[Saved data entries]
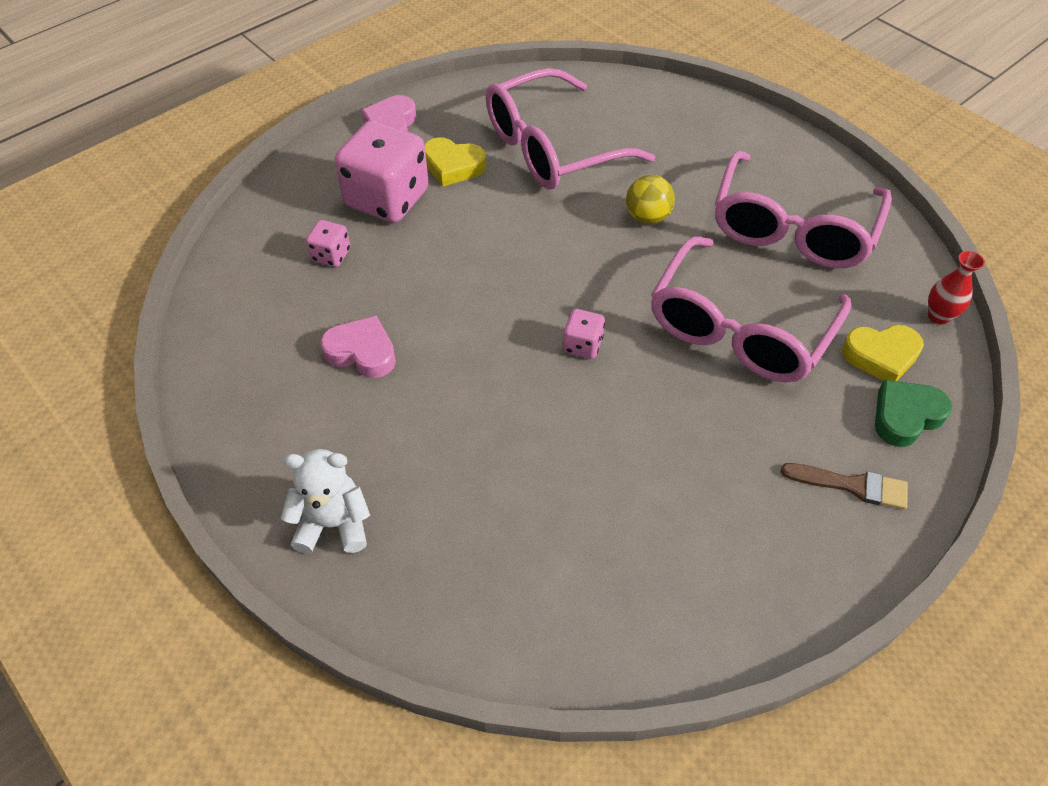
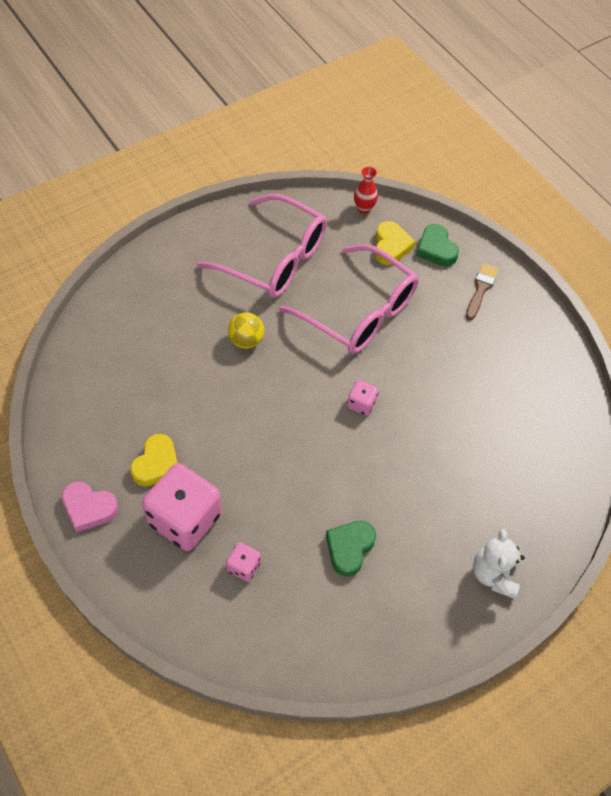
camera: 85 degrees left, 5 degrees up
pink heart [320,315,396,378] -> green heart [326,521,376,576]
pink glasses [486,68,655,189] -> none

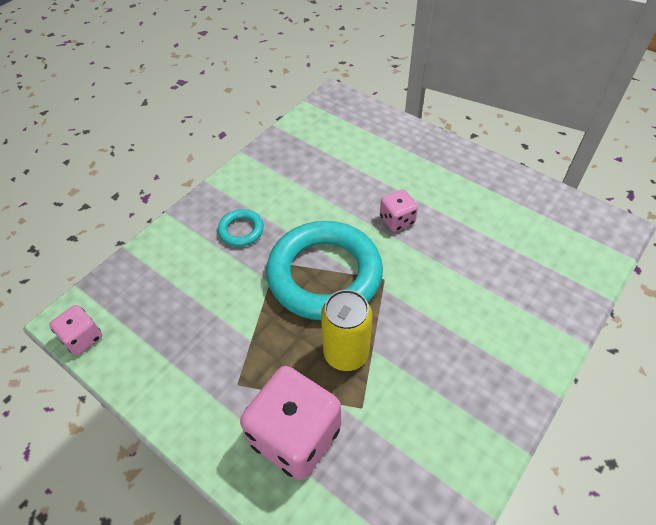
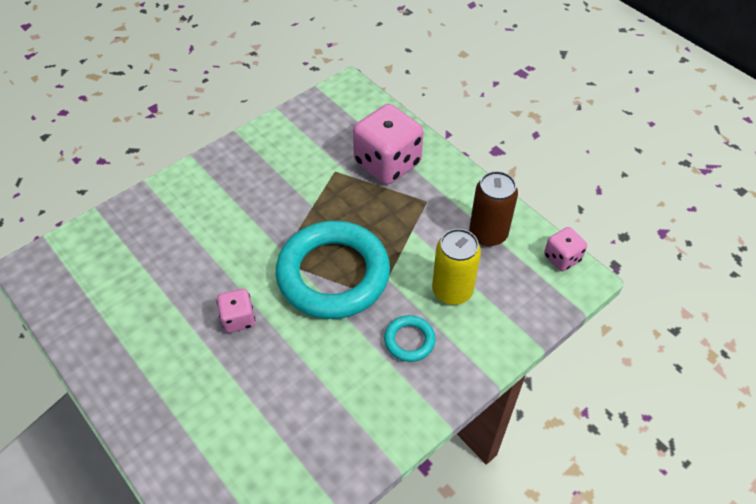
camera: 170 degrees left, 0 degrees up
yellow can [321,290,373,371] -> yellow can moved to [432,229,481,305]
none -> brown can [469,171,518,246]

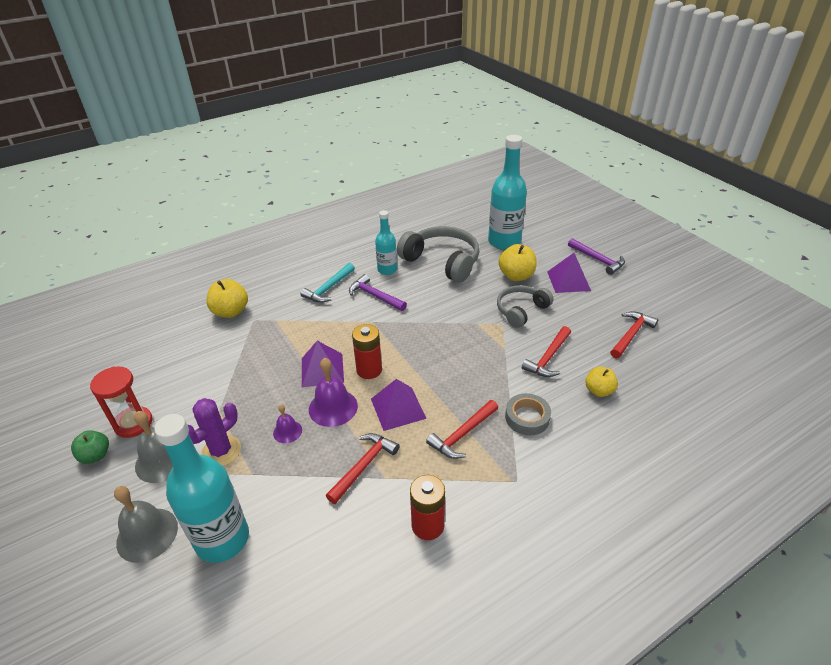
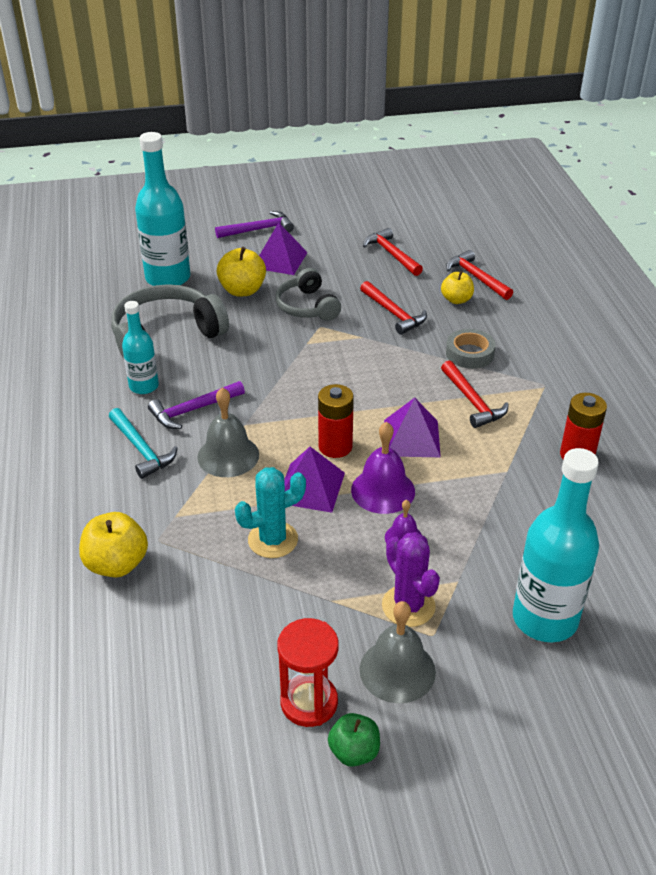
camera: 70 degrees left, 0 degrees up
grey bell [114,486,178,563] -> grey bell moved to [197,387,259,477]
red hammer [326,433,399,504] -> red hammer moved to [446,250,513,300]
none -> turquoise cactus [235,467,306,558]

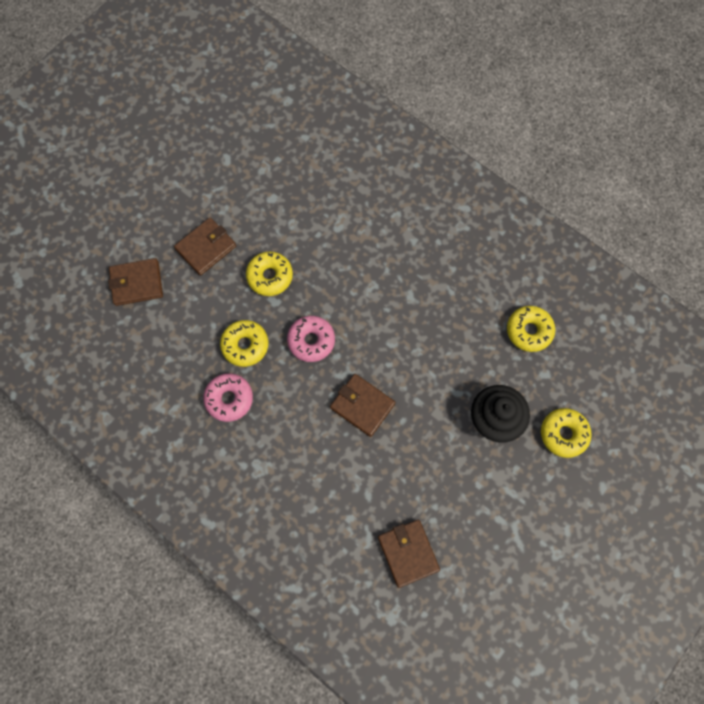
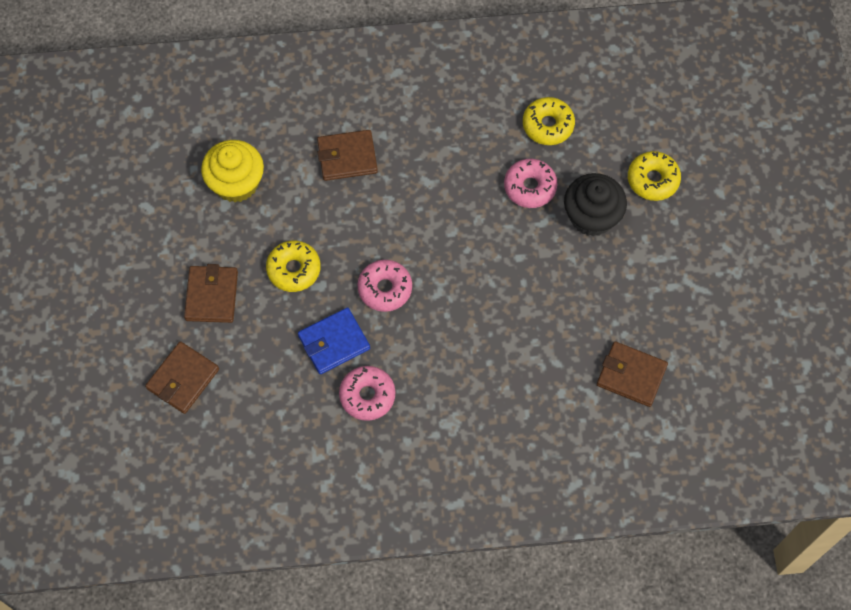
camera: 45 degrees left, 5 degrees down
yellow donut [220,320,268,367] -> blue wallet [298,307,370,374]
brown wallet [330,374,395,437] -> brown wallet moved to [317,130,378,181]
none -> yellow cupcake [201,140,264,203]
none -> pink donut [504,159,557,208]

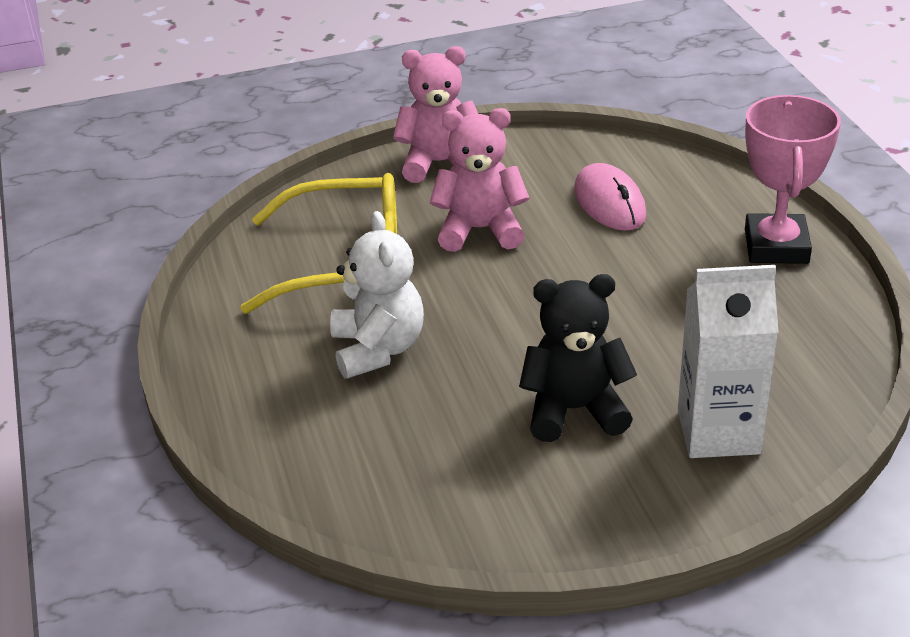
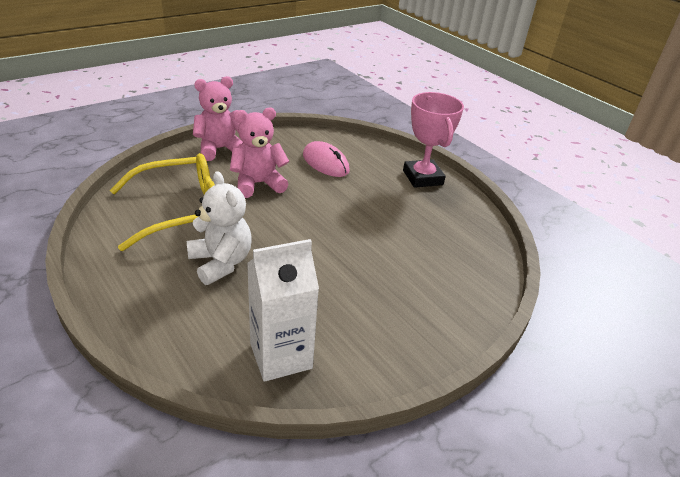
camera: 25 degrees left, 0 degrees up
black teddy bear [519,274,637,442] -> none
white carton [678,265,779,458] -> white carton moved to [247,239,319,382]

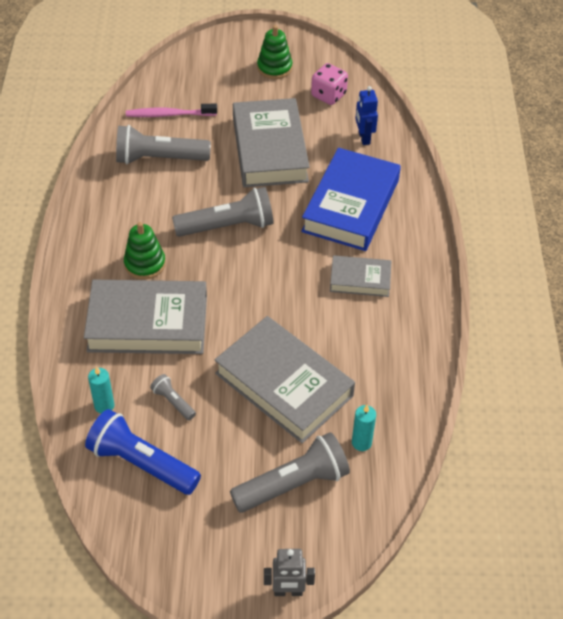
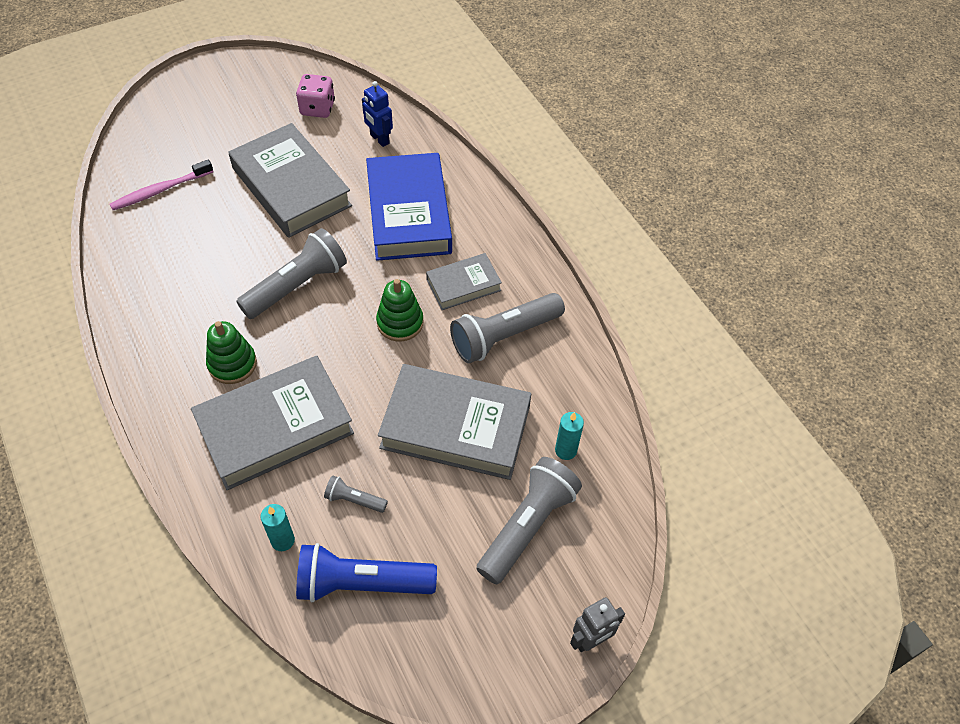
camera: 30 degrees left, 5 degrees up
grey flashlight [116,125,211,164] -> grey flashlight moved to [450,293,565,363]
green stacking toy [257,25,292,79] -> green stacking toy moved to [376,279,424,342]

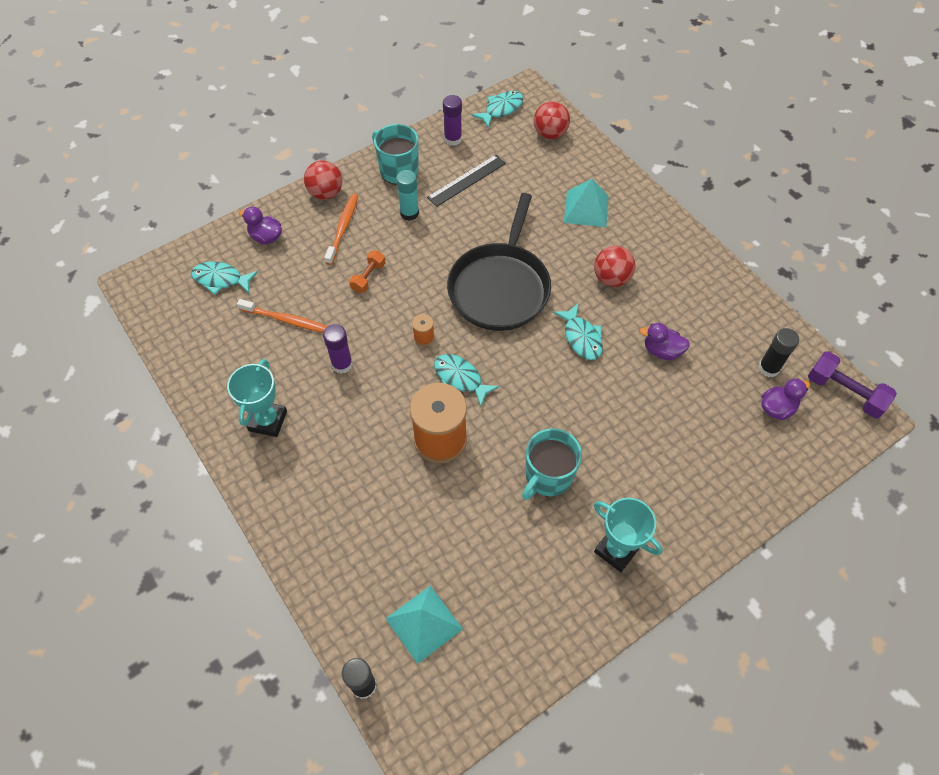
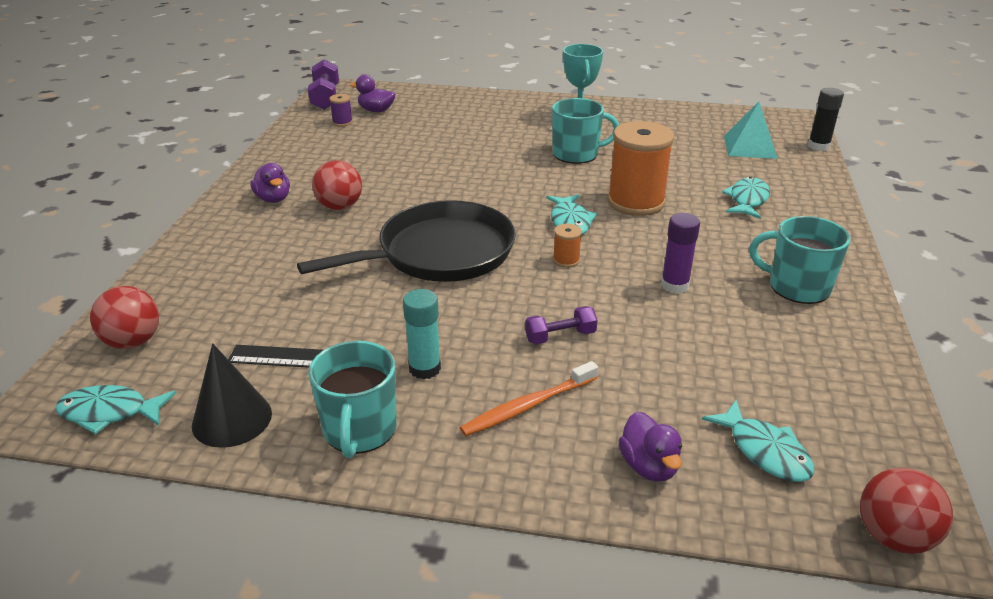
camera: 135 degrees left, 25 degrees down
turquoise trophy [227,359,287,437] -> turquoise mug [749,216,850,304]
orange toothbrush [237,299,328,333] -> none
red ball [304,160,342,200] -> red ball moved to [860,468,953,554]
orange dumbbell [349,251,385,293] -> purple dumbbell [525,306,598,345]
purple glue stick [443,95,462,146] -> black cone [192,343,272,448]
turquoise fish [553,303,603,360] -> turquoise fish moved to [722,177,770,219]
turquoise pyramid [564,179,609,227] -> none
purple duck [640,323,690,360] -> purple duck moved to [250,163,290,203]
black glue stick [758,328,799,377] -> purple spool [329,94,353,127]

• **Exercise prompt**
Nothing but a number belongs in the answer: the tally of lines in the data holding "purple".

• **Worked solution**
4